======== SUPPLIED INFORMATION ========

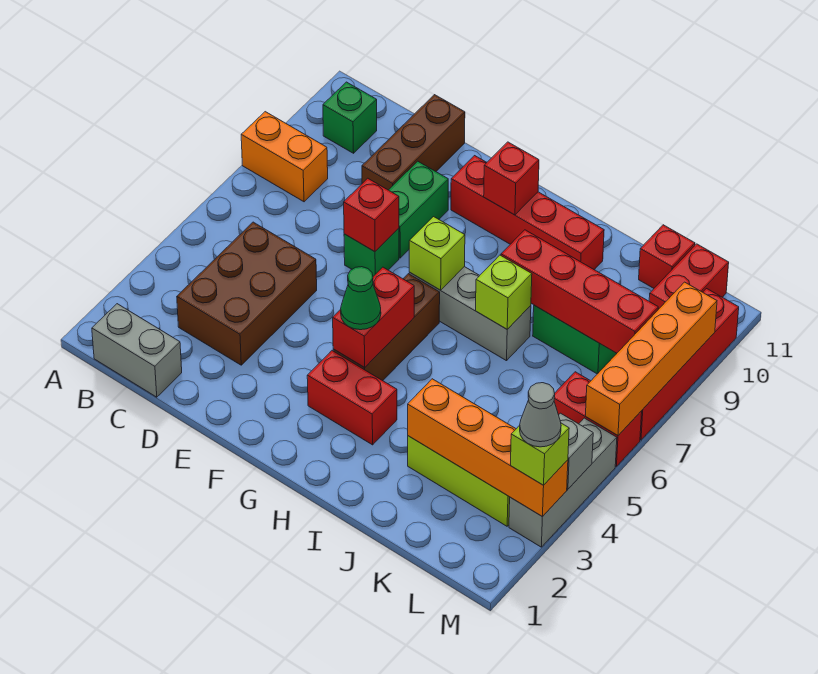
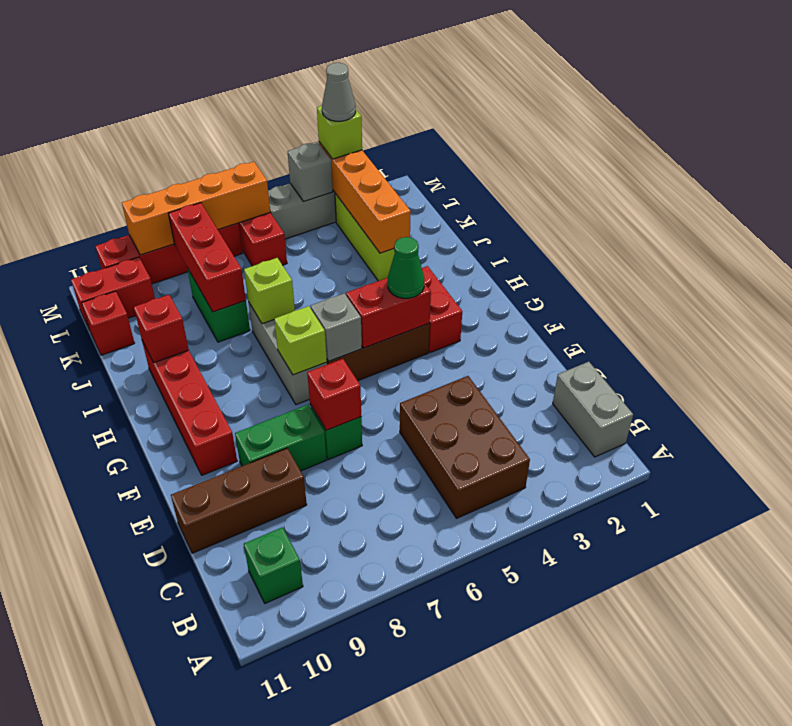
orange brick A8:B8 level 1 -> none
brown brick C3:D5 level 1 -> brown brick B4:D5 level 1
none -> grey brick G6 level 2
red brick G10 level 2 -> red brick I10 level 2
red brick I8:L8 level 2 -> red brick J8:L8 level 2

========

[YOUR GOAL]
Working from the entries above, find every line in which the word "none" occurs and copy it.

[REPLY]
orange brick A8:B8 level 1 -> none
none -> grey brick G6 level 2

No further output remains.